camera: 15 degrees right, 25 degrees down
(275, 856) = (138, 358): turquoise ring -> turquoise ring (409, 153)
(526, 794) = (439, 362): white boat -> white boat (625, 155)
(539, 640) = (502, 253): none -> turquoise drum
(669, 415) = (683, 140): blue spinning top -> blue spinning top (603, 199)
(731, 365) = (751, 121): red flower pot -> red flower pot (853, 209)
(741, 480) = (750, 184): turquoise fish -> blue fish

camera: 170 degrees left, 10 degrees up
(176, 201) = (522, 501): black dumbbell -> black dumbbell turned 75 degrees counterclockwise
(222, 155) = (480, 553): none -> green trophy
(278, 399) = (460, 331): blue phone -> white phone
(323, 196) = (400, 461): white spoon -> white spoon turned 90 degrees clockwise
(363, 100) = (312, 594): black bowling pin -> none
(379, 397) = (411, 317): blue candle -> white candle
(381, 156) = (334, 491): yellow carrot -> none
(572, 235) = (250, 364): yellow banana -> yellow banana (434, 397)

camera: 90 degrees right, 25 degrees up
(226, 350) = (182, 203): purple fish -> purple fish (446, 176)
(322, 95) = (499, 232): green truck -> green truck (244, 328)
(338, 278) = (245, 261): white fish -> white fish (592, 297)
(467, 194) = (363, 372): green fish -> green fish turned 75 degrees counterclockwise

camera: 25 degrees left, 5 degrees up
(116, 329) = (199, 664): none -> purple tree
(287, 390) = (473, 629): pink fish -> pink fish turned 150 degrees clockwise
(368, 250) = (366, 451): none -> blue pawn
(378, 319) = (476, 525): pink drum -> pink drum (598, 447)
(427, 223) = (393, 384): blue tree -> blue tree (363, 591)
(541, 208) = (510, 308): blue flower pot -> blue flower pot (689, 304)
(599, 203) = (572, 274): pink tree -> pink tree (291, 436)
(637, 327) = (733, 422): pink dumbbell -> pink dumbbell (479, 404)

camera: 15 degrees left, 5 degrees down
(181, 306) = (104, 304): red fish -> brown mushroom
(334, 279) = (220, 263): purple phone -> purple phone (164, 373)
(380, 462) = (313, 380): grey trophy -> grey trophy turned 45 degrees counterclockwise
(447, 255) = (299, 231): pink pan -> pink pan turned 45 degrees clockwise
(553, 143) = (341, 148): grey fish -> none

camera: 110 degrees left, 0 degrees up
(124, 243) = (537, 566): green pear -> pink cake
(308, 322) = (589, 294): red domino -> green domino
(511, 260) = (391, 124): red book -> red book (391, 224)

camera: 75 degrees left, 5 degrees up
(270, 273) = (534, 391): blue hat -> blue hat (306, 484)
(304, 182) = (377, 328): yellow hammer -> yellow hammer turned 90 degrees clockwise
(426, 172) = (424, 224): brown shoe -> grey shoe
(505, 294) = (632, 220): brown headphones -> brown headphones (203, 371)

Required action>
Using only the listing above, restate exactly the lines from the line containing "(526, 794) = (439, 362): white" through the line containing "(741, 480) = (750, 184): turquoise", both included.

Solution to the exercise>
(526, 794) = (439, 362): white boat -> white boat (625, 155)
(539, 640) = (502, 253): none -> turquoise drum
(669, 415) = (683, 140): blue spinning top -> blue spinning top (603, 199)
(731, 365) = (751, 121): red flower pot -> red flower pot (853, 209)
(741, 480) = (750, 184): turquoise fish -> blue fish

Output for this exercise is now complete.